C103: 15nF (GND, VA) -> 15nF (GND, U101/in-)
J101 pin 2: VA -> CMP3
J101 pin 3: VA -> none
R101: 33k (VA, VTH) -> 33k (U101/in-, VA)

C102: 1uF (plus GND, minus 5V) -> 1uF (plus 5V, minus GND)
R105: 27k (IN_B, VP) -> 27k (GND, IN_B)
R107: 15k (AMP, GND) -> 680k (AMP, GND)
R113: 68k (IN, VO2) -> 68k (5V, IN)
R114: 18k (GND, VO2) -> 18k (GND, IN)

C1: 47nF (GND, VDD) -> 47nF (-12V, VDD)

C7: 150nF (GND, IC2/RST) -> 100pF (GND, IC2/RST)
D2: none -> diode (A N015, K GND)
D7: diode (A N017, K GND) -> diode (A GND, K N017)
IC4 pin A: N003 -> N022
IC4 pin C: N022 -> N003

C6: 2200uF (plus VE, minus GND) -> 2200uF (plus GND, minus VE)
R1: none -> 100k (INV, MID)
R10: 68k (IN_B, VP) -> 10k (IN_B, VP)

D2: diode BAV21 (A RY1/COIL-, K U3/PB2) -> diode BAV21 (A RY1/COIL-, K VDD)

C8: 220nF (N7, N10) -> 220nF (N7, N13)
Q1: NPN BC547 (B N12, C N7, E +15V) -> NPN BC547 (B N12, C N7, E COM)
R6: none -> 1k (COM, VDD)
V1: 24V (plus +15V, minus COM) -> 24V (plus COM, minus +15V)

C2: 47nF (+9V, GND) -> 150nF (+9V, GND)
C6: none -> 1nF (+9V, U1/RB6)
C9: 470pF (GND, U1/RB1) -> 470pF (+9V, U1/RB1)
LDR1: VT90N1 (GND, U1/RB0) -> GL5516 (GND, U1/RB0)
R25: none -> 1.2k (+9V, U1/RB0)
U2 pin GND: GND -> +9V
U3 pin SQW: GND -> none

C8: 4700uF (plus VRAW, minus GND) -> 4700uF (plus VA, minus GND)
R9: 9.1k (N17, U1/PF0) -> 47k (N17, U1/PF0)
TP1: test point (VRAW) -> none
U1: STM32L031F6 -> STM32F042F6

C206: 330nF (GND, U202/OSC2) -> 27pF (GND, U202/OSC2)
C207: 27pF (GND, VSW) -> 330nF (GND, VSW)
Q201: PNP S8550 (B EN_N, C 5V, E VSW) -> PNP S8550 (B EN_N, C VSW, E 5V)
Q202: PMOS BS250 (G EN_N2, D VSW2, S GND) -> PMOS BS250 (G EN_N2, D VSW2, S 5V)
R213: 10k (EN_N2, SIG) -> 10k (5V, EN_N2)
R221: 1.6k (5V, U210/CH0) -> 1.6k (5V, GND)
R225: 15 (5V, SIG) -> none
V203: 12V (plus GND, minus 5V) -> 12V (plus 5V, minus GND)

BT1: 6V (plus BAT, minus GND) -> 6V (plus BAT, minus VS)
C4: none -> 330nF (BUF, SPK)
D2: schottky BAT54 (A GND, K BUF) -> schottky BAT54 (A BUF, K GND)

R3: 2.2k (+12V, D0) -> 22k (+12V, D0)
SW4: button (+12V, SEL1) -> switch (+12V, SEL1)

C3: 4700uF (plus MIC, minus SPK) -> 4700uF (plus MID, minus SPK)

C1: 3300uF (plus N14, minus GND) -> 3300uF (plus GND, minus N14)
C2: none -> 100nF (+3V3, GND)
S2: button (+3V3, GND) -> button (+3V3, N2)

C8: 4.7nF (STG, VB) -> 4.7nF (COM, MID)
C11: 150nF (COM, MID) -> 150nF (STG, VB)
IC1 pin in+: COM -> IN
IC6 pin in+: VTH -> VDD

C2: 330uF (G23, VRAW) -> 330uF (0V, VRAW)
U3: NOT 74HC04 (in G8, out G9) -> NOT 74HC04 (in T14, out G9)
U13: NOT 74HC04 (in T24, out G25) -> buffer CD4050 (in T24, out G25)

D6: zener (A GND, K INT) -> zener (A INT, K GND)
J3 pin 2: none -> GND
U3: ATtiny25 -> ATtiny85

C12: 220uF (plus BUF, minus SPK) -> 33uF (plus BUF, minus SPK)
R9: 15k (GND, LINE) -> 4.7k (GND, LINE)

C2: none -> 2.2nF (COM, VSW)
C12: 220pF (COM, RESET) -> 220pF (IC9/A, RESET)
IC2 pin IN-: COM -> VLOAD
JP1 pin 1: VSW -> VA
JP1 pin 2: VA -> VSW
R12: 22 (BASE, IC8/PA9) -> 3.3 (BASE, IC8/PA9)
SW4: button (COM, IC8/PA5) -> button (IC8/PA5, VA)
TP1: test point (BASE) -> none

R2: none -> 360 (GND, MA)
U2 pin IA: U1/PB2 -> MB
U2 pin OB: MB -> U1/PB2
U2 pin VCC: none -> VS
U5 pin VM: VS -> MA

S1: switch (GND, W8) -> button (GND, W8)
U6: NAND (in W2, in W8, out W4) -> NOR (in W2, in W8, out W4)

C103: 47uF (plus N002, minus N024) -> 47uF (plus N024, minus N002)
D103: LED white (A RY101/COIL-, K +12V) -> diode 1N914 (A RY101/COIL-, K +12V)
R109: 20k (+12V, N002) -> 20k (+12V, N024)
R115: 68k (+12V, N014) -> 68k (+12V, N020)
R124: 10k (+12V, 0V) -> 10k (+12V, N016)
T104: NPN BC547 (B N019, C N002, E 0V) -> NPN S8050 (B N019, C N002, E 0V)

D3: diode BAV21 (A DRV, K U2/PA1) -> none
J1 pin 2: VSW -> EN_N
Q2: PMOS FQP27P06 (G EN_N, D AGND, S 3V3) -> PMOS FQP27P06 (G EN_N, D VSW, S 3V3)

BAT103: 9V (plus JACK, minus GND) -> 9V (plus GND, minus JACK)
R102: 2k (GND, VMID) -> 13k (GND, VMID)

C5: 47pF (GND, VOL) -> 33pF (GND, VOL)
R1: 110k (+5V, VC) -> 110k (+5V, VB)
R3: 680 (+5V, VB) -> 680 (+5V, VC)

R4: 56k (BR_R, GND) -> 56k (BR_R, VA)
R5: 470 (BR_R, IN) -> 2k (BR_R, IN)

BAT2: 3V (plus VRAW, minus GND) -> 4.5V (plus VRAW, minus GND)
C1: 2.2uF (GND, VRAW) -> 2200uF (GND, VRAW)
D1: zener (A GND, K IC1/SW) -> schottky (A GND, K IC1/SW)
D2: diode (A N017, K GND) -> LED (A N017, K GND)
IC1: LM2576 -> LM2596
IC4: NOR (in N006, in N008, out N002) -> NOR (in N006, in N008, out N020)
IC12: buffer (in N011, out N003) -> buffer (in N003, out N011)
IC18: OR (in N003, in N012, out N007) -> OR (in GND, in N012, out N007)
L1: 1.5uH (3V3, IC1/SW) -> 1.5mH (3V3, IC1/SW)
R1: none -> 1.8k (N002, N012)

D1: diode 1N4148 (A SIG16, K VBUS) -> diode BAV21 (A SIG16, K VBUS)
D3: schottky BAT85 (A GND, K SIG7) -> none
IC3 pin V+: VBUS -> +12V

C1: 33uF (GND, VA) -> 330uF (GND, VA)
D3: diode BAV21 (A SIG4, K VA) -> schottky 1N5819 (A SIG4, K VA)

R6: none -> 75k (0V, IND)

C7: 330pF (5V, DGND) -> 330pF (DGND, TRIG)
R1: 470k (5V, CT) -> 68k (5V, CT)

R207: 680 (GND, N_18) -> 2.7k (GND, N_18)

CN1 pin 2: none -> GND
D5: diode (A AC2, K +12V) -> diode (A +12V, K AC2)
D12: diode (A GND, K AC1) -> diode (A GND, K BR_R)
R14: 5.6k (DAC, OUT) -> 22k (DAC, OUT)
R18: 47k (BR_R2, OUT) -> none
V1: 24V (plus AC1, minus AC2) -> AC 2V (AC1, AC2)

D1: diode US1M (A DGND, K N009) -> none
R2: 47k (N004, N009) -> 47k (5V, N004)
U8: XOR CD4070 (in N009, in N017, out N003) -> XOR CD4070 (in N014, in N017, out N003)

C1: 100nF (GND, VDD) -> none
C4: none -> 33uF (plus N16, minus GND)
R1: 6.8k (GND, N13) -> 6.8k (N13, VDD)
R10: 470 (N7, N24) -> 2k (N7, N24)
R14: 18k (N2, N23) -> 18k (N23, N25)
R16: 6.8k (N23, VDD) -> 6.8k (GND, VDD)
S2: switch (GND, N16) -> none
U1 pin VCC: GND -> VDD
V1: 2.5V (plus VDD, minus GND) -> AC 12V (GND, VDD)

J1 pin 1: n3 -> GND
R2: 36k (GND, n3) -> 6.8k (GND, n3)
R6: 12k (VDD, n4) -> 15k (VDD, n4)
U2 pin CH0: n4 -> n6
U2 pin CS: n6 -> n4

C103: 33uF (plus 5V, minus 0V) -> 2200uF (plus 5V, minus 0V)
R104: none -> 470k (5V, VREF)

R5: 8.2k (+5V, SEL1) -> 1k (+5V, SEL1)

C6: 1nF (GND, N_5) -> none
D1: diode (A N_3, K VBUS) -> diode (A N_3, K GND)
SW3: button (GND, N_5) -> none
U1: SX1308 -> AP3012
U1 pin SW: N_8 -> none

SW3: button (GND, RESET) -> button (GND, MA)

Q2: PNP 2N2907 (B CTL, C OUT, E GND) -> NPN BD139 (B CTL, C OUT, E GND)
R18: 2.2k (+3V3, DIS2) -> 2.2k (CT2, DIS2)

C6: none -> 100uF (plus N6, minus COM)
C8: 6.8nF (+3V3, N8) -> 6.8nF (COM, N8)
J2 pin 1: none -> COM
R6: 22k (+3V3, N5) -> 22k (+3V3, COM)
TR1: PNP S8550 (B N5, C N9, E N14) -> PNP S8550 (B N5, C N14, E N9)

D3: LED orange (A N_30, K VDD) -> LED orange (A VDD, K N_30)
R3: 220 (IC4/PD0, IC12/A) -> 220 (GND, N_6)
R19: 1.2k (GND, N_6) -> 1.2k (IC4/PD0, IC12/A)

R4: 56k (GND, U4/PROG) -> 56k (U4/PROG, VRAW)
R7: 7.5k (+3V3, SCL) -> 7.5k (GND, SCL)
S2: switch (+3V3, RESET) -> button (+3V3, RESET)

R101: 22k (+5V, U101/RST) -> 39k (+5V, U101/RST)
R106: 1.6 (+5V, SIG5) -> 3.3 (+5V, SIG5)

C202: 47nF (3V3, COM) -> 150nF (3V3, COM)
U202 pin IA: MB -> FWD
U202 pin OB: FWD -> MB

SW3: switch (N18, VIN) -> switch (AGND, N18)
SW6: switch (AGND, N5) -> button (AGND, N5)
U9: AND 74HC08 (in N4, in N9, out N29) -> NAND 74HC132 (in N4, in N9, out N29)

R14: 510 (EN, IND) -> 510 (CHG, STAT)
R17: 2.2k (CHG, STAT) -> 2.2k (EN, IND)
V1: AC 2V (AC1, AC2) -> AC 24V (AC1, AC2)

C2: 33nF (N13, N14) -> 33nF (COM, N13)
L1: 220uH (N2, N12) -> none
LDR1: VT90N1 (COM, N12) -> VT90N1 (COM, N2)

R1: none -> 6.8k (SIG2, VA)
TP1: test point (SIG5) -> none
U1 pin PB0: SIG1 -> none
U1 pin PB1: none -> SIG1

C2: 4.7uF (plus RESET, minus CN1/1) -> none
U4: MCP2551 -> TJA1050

YOUR GOAL: In the listing above, find the line with "U6: NAND (in" and the line with "D3: diode BAV21 (A SIG4, K", then print exactly those two lines and every line between them, and nothing more.

ANSWER TO THE EXERCISE:
U6: NAND (in W2, in W8, out W4) -> NOR (in W2, in W8, out W4)

C103: 47uF (plus N002, minus N024) -> 47uF (plus N024, minus N002)
D103: LED white (A RY101/COIL-, K +12V) -> diode 1N914 (A RY101/COIL-, K +12V)
R109: 20k (+12V, N002) -> 20k (+12V, N024)
R115: 68k (+12V, N014) -> 68k (+12V, N020)
R124: 10k (+12V, 0V) -> 10k (+12V, N016)
T104: NPN BC547 (B N019, C N002, E 0V) -> NPN S8050 (B N019, C N002, E 0V)

D3: diode BAV21 (A DRV, K U2/PA1) -> none
J1 pin 2: VSW -> EN_N
Q2: PMOS FQP27P06 (G EN_N, D AGND, S 3V3) -> PMOS FQP27P06 (G EN_N, D VSW, S 3V3)

BAT103: 9V (plus JACK, minus GND) -> 9V (plus GND, minus JACK)
R102: 2k (GND, VMID) -> 13k (GND, VMID)

C5: 47pF (GND, VOL) -> 33pF (GND, VOL)
R1: 110k (+5V, VC) -> 110k (+5V, VB)
R3: 680 (+5V, VB) -> 680 (+5V, VC)

R4: 56k (BR_R, GND) -> 56k (BR_R, VA)
R5: 470 (BR_R, IN) -> 2k (BR_R, IN)

BAT2: 3V (plus VRAW, minus GND) -> 4.5V (plus VRAW, minus GND)
C1: 2.2uF (GND, VRAW) -> 2200uF (GND, VRAW)
D1: zener (A GND, K IC1/SW) -> schottky (A GND, K IC1/SW)
D2: diode (A N017, K GND) -> LED (A N017, K GND)
IC1: LM2576 -> LM2596
IC4: NOR (in N006, in N008, out N002) -> NOR (in N006, in N008, out N020)
IC12: buffer (in N011, out N003) -> buffer (in N003, out N011)
IC18: OR (in N003, in N012, out N007) -> OR (in GND, in N012, out N007)
L1: 1.5uH (3V3, IC1/SW) -> 1.5mH (3V3, IC1/SW)
R1: none -> 1.8k (N002, N012)

D1: diode 1N4148 (A SIG16, K VBUS) -> diode BAV21 (A SIG16, K VBUS)
D3: schottky BAT85 (A GND, K SIG7) -> none
IC3 pin V+: VBUS -> +12V

C1: 33uF (GND, VA) -> 330uF (GND, VA)
D3: diode BAV21 (A SIG4, K VA) -> schottky 1N5819 (A SIG4, K VA)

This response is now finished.